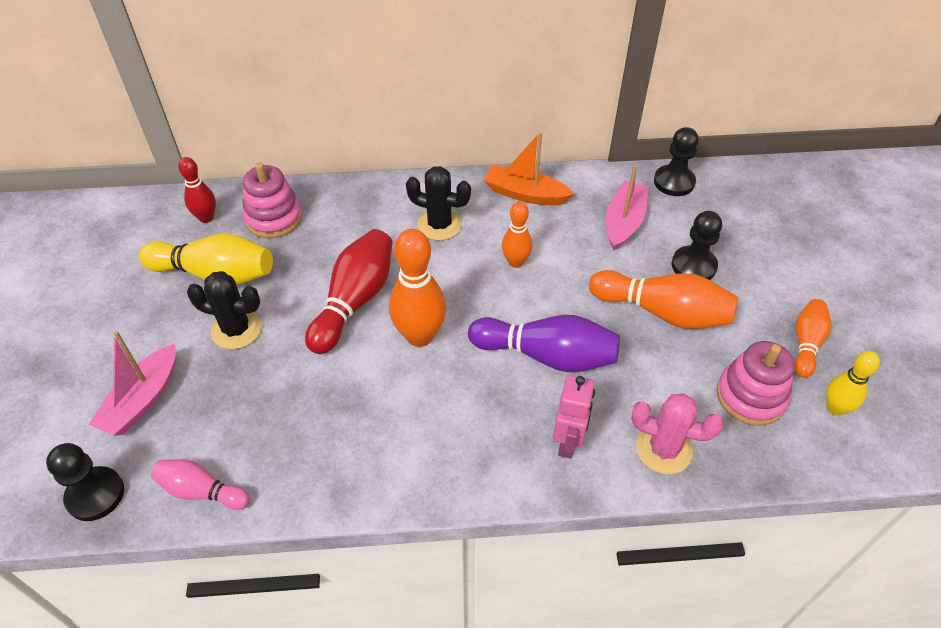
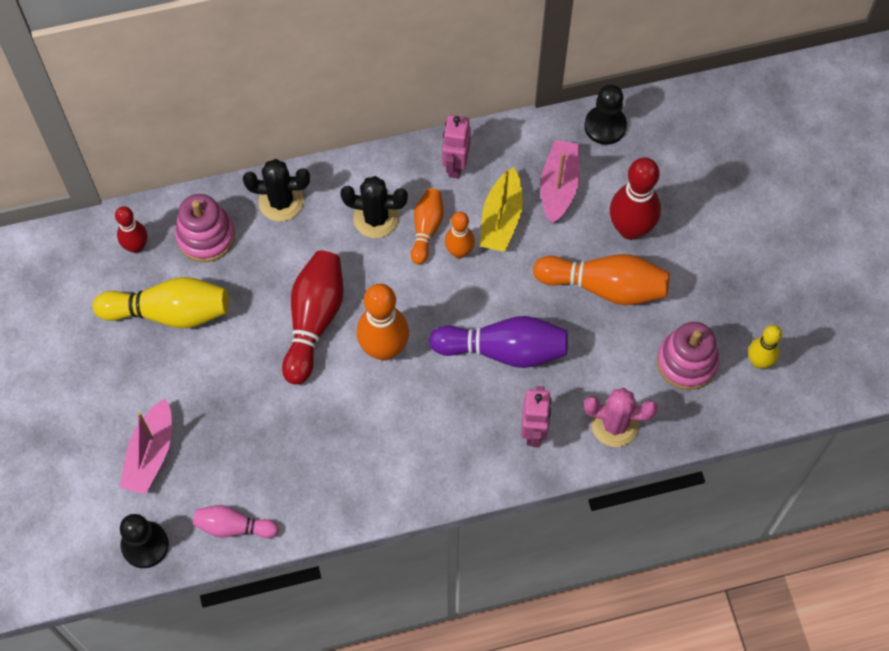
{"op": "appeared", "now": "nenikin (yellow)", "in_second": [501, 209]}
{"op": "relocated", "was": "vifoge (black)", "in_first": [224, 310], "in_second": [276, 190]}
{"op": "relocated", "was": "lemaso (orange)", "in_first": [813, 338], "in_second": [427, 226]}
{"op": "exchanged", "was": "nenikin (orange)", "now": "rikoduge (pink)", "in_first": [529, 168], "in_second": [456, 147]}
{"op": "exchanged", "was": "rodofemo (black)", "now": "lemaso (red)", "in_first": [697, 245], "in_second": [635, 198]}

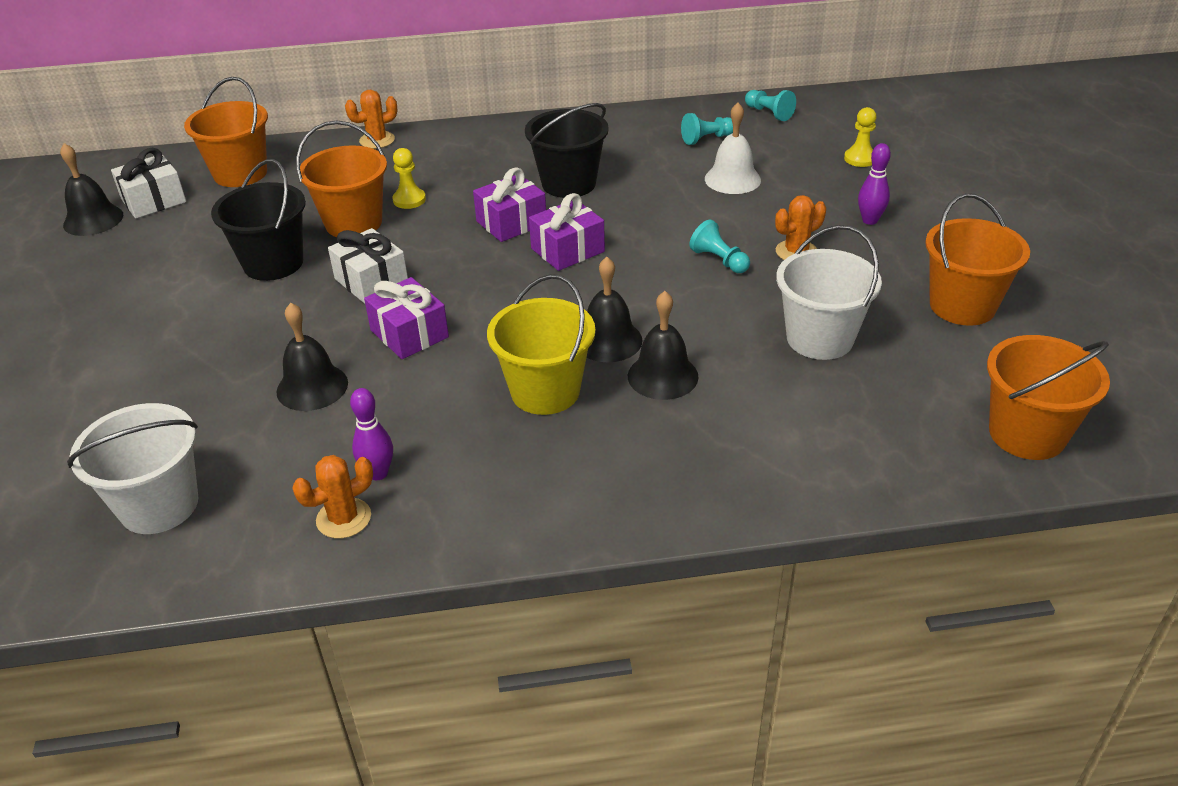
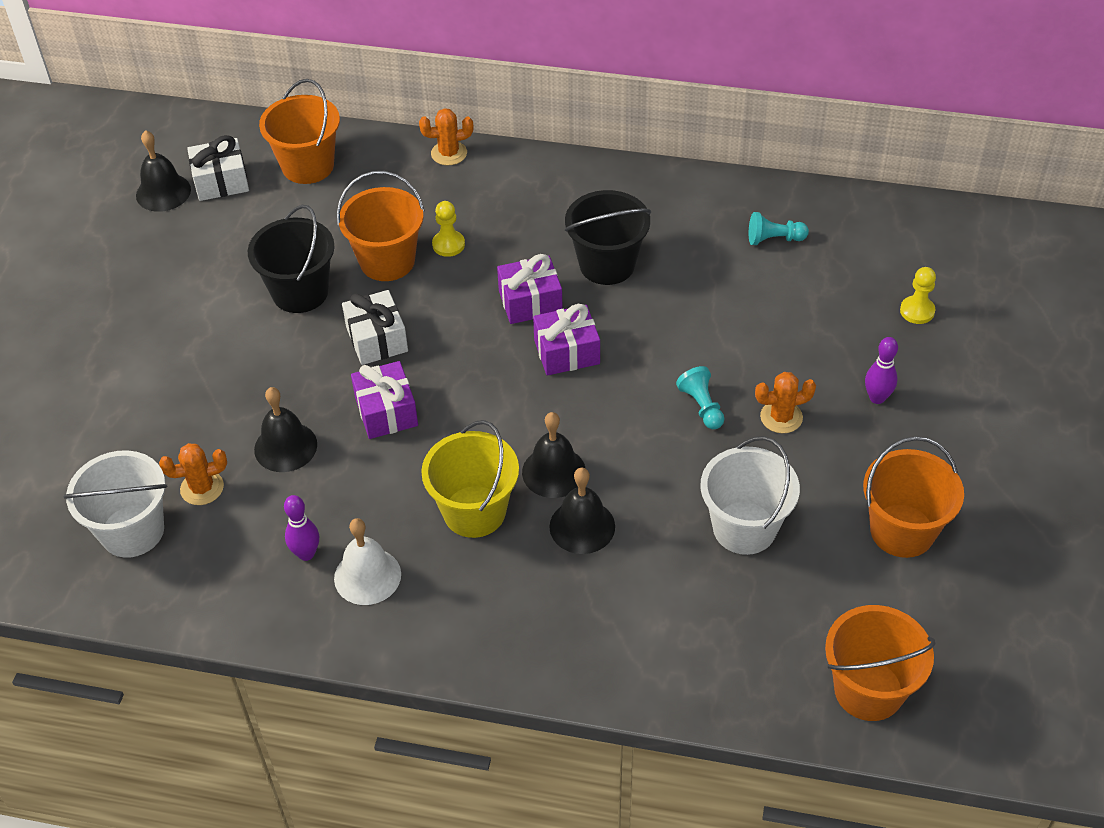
{"op": "missing", "was": "rodofemo (turquoise)", "in_first": [770, 105]}
{"op": "relocated", "was": "vifoge (orange)", "in_first": [332, 497], "in_second": [193, 474]}
{"op": "relocated", "was": "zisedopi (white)", "in_first": [733, 148], "in_second": [367, 561]}

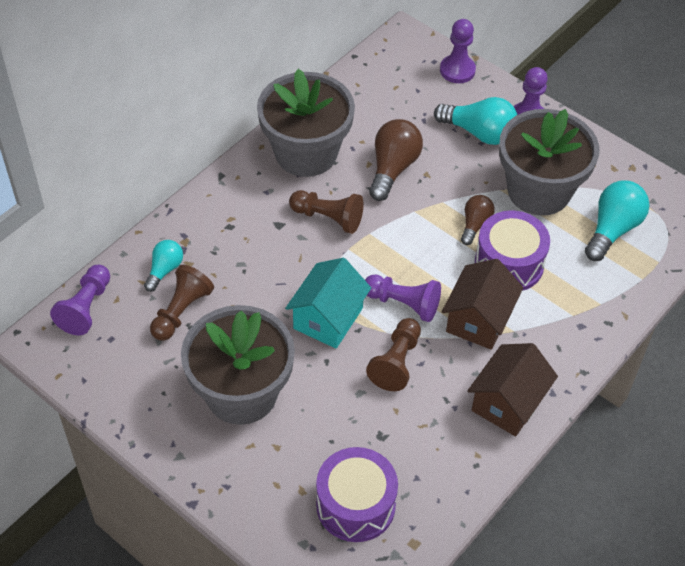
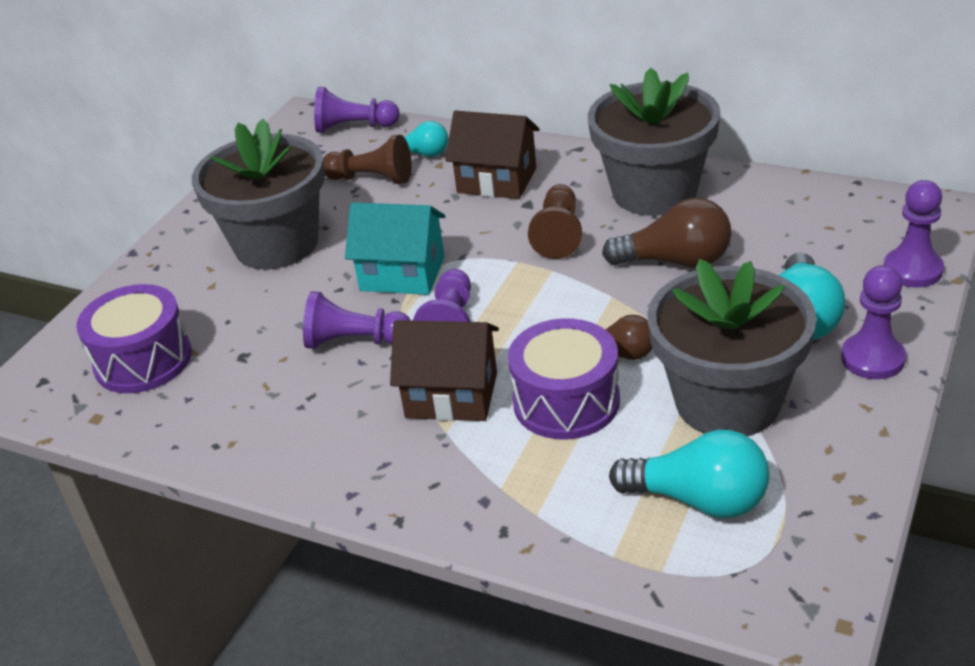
{"op": "relocated", "was": "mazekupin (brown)", "in_first": [512, 389], "in_second": [492, 154]}
{"op": "colour", "was": "rodofemo (brown)", "now": "rodofemo (purple)", "in_first": [393, 354], "in_second": [357, 320]}

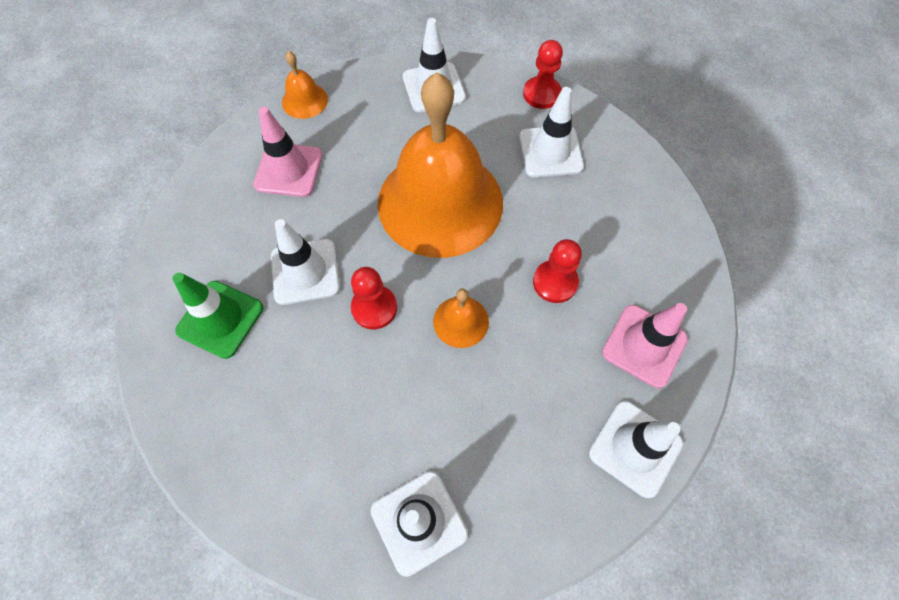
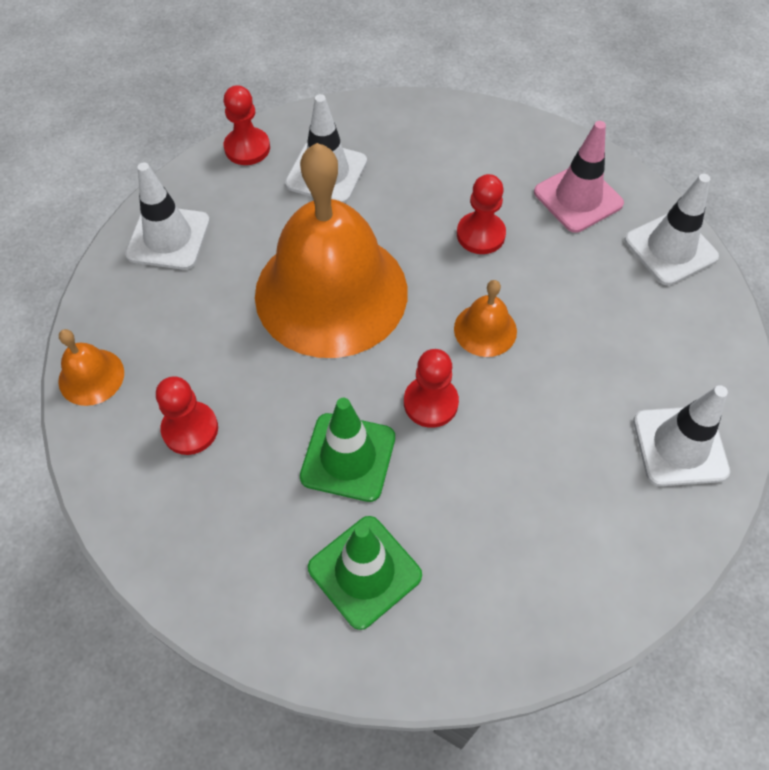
{"op": "exchanged", "was": "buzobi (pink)", "now": "rodofemo (red)", "in_first": [288, 152], "in_second": [187, 415]}
{"op": "colour", "was": "buzobi (white)", "now": "buzobi (green)", "in_first": [305, 262], "in_second": [347, 450]}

================================

Work instruction: Set the records down again precisely, skipping every image.

Exercise result:
{"op": "appeared", "now": "nenikin (yellow)", "in_second": [501, 209]}
{"op": "relocated", "was": "vifoge (black)", "in_first": [224, 310], "in_second": [276, 190]}
{"op": "relocated", "was": "lemaso (orange)", "in_first": [813, 338], "in_second": [427, 226]}
{"op": "exchanged", "was": "nenikin (orange)", "now": "rikoduge (pink)", "in_first": [529, 168], "in_second": [456, 147]}
{"op": "exchanged", "was": "rodofemo (black)", "now": "lemaso (red)", "in_first": [697, 245], "in_second": [635, 198]}

{"op": "missing", "was": "rodofemo (turquoise)", "in_first": [770, 105]}
{"op": "relocated", "was": "vifoge (orange)", "in_first": [332, 497], "in_second": [193, 474]}
{"op": "relocated", "was": "zisedopi (white)", "in_first": [733, 148], "in_second": [367, 561]}

{"op": "relocated", "was": "mazekupin (brown)", "in_first": [512, 389], "in_second": [492, 154]}
{"op": "colour", "was": "rodofemo (brown)", "now": "rodofemo (purple)", "in_first": [393, 354], "in_second": [357, 320]}

{"op": "exchanged", "was": "buzobi (pink)", "now": "rodofemo (red)", "in_first": [288, 152], "in_second": [187, 415]}
{"op": "colour", "was": "buzobi (white)", "now": "buzobi (green)", "in_first": [305, 262], "in_second": [347, 450]}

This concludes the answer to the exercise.